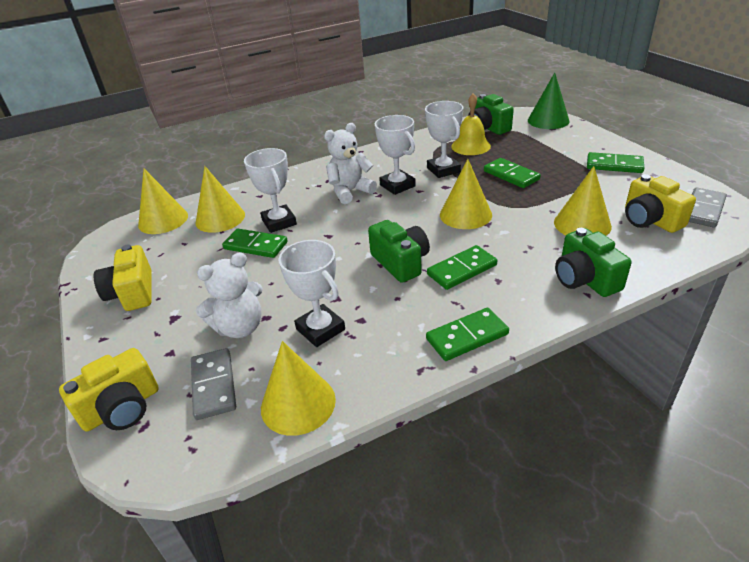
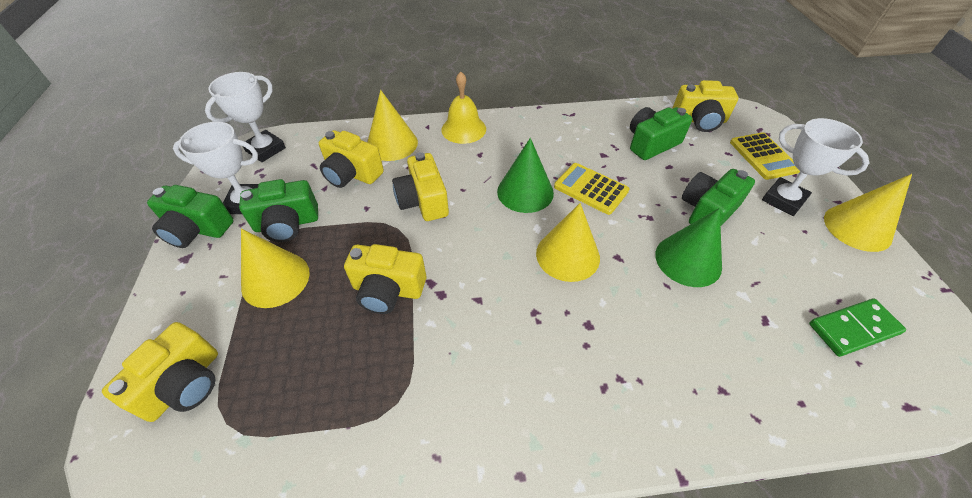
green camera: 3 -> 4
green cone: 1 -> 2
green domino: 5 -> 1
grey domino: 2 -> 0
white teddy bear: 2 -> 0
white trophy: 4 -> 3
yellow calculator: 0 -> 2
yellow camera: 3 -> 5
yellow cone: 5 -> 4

::::

Each line of the entries holding the string "yellow" should be found and copied.

yellow calculator: 0 -> 2
yellow camera: 3 -> 5
yellow cone: 5 -> 4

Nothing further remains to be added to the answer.